(WHAT THE TASK REQUIRES) Whatever the records say, set them down exactly.

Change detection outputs
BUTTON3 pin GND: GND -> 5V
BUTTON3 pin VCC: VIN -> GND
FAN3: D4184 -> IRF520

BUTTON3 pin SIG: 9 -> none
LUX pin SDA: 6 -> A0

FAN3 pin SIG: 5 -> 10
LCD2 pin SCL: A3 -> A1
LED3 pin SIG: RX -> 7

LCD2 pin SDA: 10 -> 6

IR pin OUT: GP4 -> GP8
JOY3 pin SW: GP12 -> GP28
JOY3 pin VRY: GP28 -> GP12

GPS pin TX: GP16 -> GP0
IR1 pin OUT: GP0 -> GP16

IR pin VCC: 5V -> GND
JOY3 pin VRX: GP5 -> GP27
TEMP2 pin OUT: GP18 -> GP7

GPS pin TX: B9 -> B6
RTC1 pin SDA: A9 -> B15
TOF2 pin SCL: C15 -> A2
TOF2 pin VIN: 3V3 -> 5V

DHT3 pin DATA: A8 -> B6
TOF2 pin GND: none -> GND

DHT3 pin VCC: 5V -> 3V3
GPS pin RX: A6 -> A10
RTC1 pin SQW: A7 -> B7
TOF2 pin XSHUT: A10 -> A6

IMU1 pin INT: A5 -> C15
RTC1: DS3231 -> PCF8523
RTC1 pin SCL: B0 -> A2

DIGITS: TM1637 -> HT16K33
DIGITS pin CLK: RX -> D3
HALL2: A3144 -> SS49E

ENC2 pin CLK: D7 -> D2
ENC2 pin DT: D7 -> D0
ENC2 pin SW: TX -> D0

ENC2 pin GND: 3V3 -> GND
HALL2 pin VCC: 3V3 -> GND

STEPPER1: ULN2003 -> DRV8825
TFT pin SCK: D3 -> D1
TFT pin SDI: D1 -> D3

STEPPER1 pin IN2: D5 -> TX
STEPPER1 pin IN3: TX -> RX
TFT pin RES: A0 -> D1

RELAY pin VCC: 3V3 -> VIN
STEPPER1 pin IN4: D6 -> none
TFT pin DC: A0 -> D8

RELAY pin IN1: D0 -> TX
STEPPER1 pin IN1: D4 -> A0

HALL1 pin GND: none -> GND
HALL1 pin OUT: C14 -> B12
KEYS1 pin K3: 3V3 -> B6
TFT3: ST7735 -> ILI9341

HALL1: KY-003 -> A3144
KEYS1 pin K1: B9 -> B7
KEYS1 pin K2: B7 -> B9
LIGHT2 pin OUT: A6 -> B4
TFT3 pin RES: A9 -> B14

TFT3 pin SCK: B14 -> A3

(RESPONSE TO THIS TASK)
BUTTON3 pin GND: GND -> 5V
BUTTON3 pin VCC: VIN -> GND
FAN3: D4184 -> IRF520

BUTTON3 pin SIG: 9 -> none
LUX pin SDA: 6 -> A0

FAN3 pin SIG: 5 -> 10
LCD2 pin SCL: A3 -> A1
LED3 pin SIG: RX -> 7

LCD2 pin SDA: 10 -> 6

IR pin OUT: GP4 -> GP8
JOY3 pin SW: GP12 -> GP28
JOY3 pin VRY: GP28 -> GP12

GPS pin TX: GP16 -> GP0
IR1 pin OUT: GP0 -> GP16

IR pin VCC: 5V -> GND
JOY3 pin VRX: GP5 -> GP27
TEMP2 pin OUT: GP18 -> GP7

GPS pin TX: B9 -> B6
RTC1 pin SDA: A9 -> B15
TOF2 pin SCL: C15 -> A2
TOF2 pin VIN: 3V3 -> 5V

DHT3 pin DATA: A8 -> B6
TOF2 pin GND: none -> GND

DHT3 pin VCC: 5V -> 3V3
GPS pin RX: A6 -> A10
RTC1 pin SQW: A7 -> B7
TOF2 pin XSHUT: A10 -> A6

IMU1 pin INT: A5 -> C15
RTC1: DS3231 -> PCF8523
RTC1 pin SCL: B0 -> A2

DIGITS: TM1637 -> HT16K33
DIGITS pin CLK: RX -> D3
HALL2: A3144 -> SS49E

ENC2 pin CLK: D7 -> D2
ENC2 pin DT: D7 -> D0
ENC2 pin SW: TX -> D0

ENC2 pin GND: 3V3 -> GND
HALL2 pin VCC: 3V3 -> GND

STEPPER1: ULN2003 -> DRV8825
TFT pin SCK: D3 -> D1
TFT pin SDI: D1 -> D3

STEPPER1 pin IN2: D5 -> TX
STEPPER1 pin IN3: TX -> RX
TFT pin RES: A0 -> D1

RELAY pin VCC: 3V3 -> VIN
STEPPER1 pin IN4: D6 -> none
TFT pin DC: A0 -> D8

RELAY pin IN1: D0 -> TX
STEPPER1 pin IN1: D4 -> A0

HALL1 pin GND: none -> GND
HALL1 pin OUT: C14 -> B12
KEYS1 pin K3: 3V3 -> B6
TFT3: ST7735 -> ILI9341

HALL1: KY-003 -> A3144
KEYS1 pin K1: B9 -> B7
KEYS1 pin K2: B7 -> B9
LIGHT2 pin OUT: A6 -> B4
TFT3 pin RES: A9 -> B14

TFT3 pin SCK: B14 -> A3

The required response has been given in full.